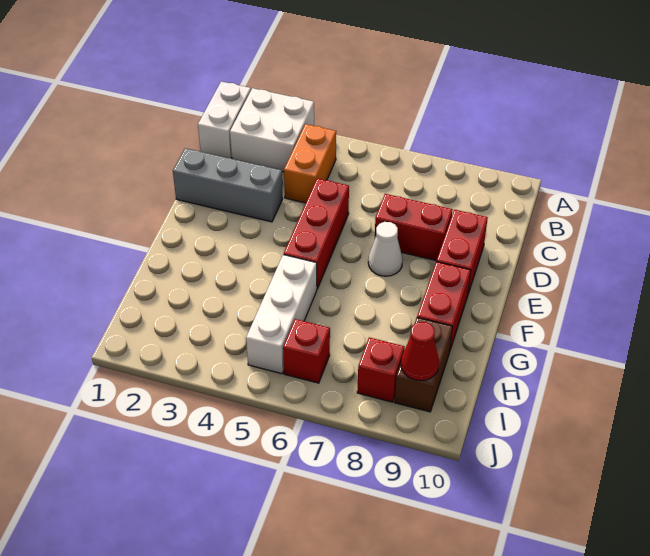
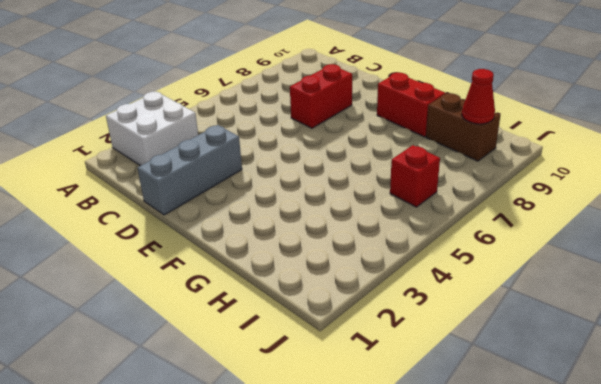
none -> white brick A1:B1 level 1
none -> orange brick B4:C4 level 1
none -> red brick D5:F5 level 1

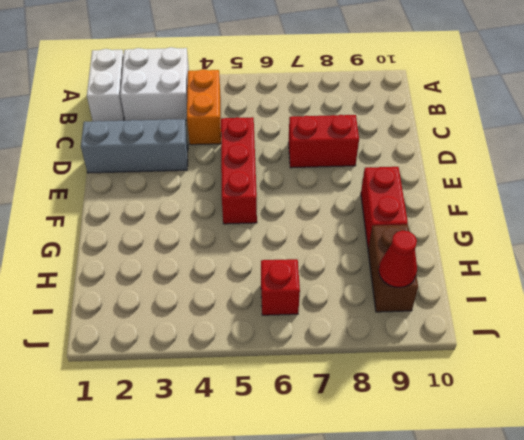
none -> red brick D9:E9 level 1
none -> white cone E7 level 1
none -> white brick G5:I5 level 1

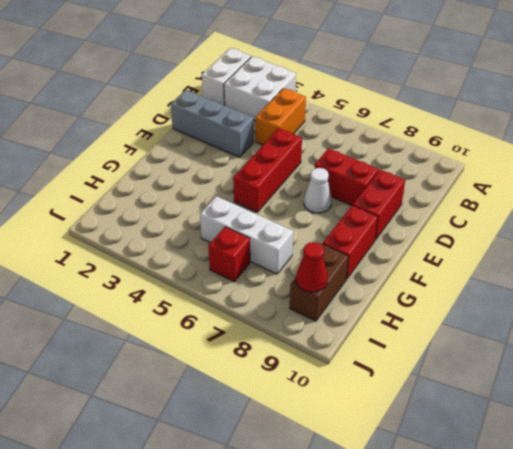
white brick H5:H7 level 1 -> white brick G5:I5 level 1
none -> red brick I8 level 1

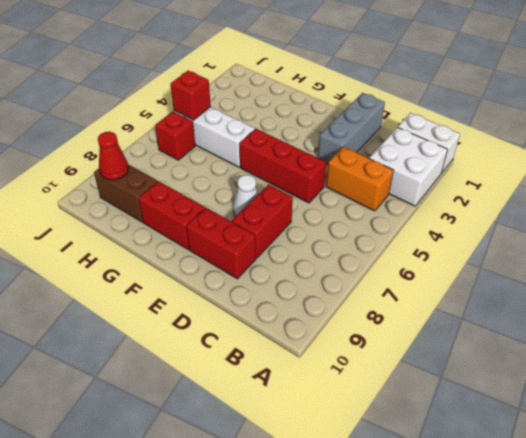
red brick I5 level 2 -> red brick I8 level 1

==

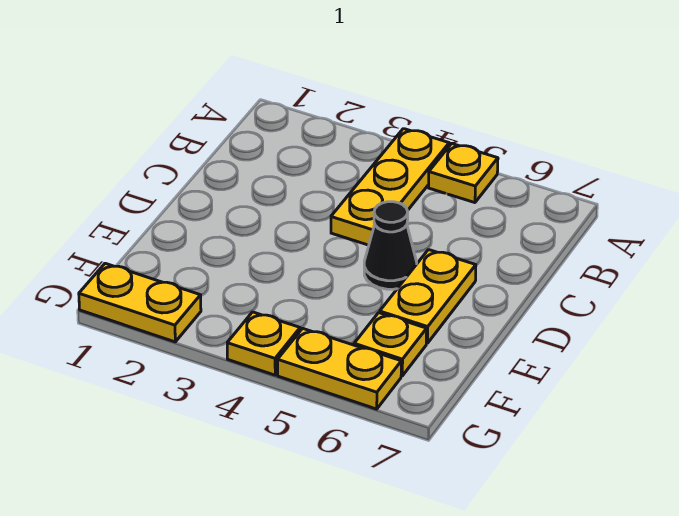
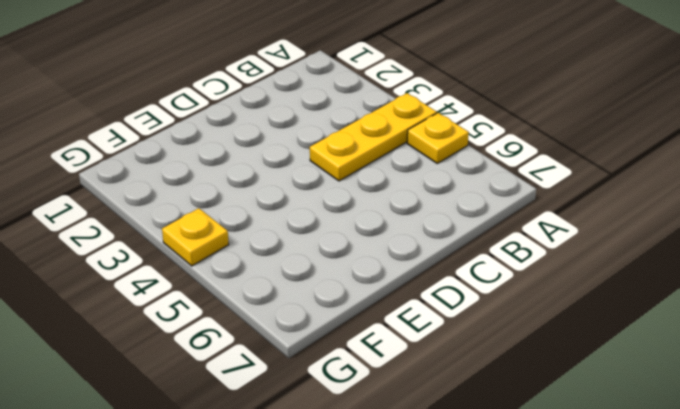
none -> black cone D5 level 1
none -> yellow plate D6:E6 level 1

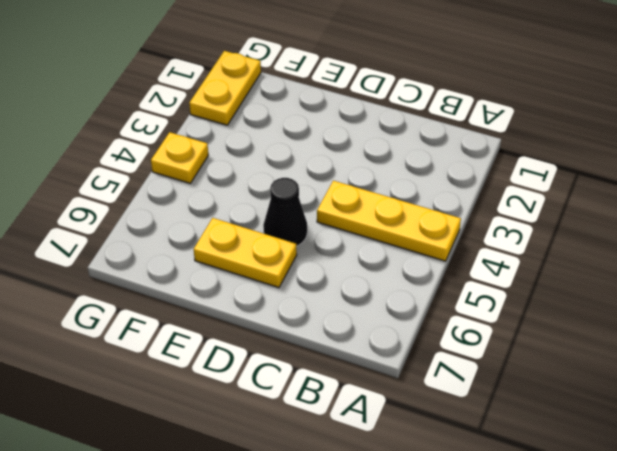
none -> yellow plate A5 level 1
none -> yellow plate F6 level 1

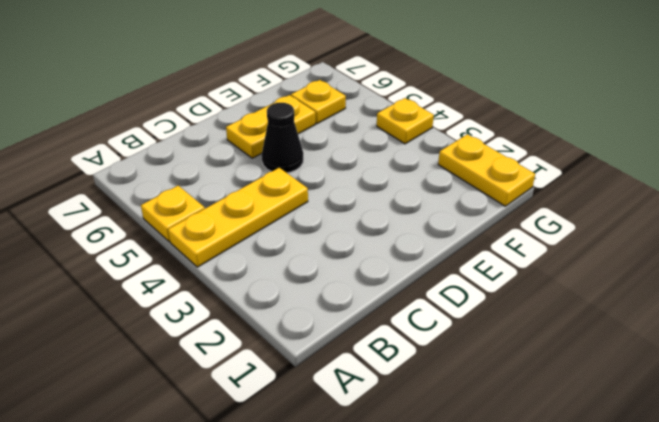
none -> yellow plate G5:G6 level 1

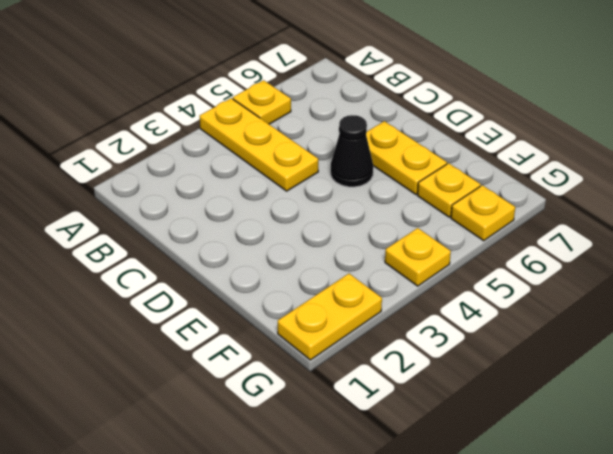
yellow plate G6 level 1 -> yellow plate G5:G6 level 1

#### Problem requirements
In the data above, find the line with "none -> orange brick B4:C4 level 1" and the line with "red brick I5 level 2 -> red brick I8 level 1". Please copy exactly those two lines and every line between them, but not the pictures.

#### Response area
none -> orange brick B4:C4 level 1
none -> red brick D5:F5 level 1

none -> red brick D9:E9 level 1
none -> white cone E7 level 1
none -> white brick G5:I5 level 1

white brick H5:H7 level 1 -> white brick G5:I5 level 1
none -> red brick I8 level 1

red brick I5 level 2 -> red brick I8 level 1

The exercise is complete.